DATA FOR REVIEW Block Start

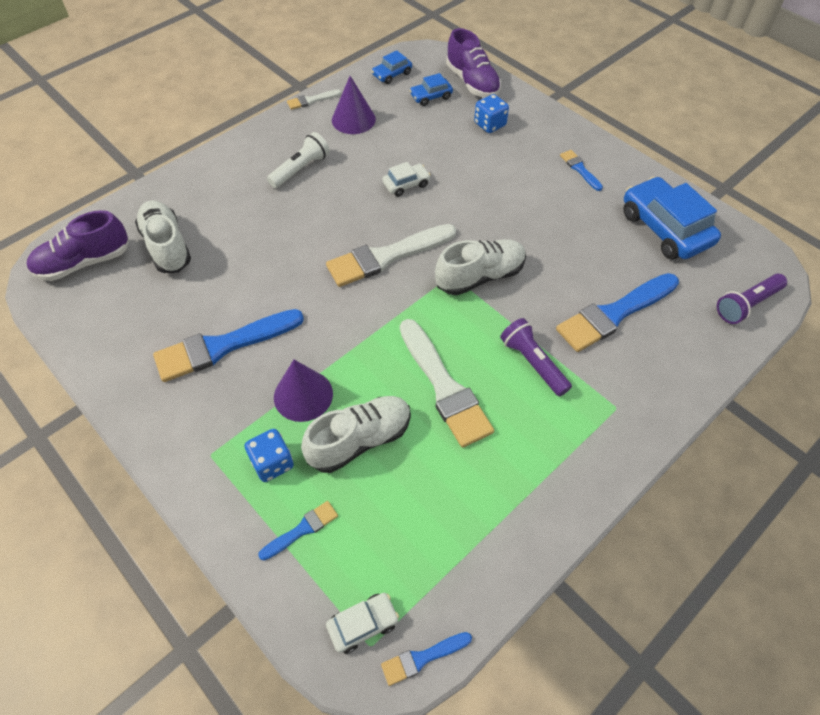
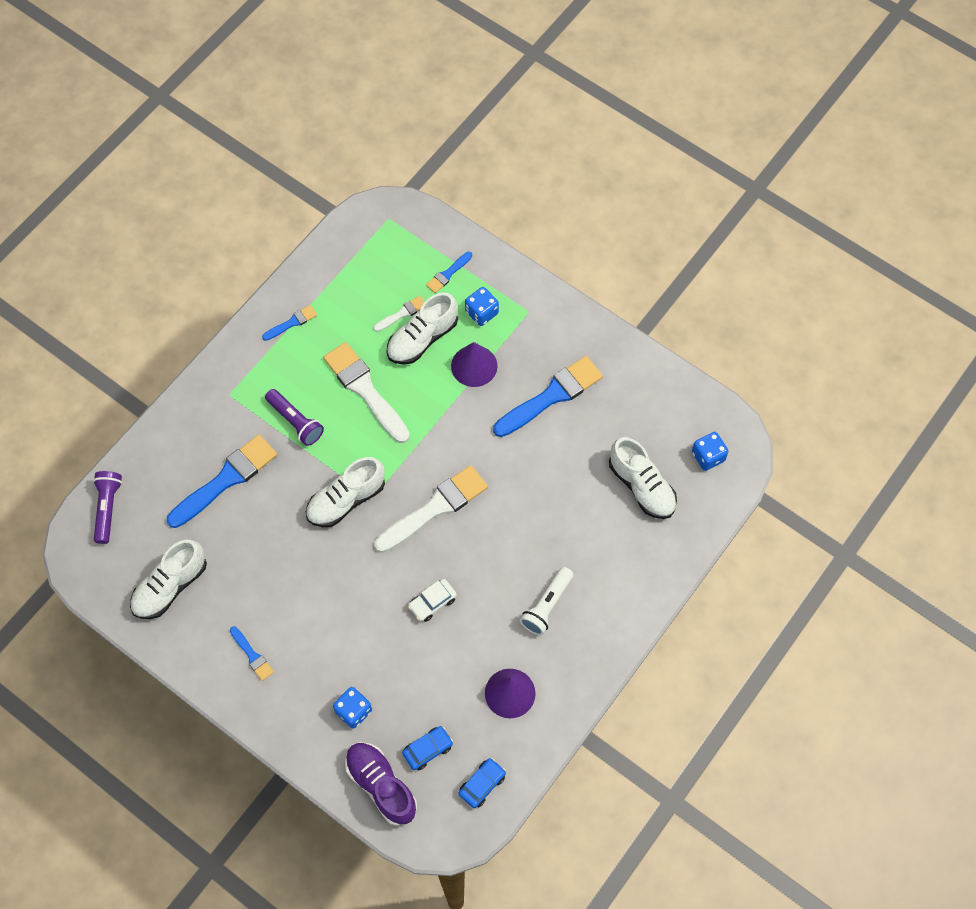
camera: 170 degrees right, 10 degrees up
purple shoe [27,210,129,281] -> blue dice [692,432,729,471]
white brush [287,89,341,110] -> white brush moved to [373,296,424,332]
white car [326,593,399,654] -> none
blue brush [381,632,472,686] -> blue brush moved to [262,305,317,341]
blue car [623,177,721,260] -> white shoe [130,540,207,619]
purple flashlight [717,274,787,324] -> purple flashlight turned 45 degrees counterclockwise [93,471,122,544]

DATA FOR REVIEW Block End

EXERCISE REQUIREMENTS
Copy the listing exactly. No images belong in the copy.

RESPONSE BOX
camera: 170 degrees right, 10 degrees up
purple shoe [27,210,129,281] -> blue dice [692,432,729,471]
white brush [287,89,341,110] -> white brush moved to [373,296,424,332]
white car [326,593,399,654] -> none
blue brush [381,632,472,686] -> blue brush moved to [262,305,317,341]
blue car [623,177,721,260] -> white shoe [130,540,207,619]
purple flashlight [717,274,787,324] -> purple flashlight turned 45 degrees counterclockwise [93,471,122,544]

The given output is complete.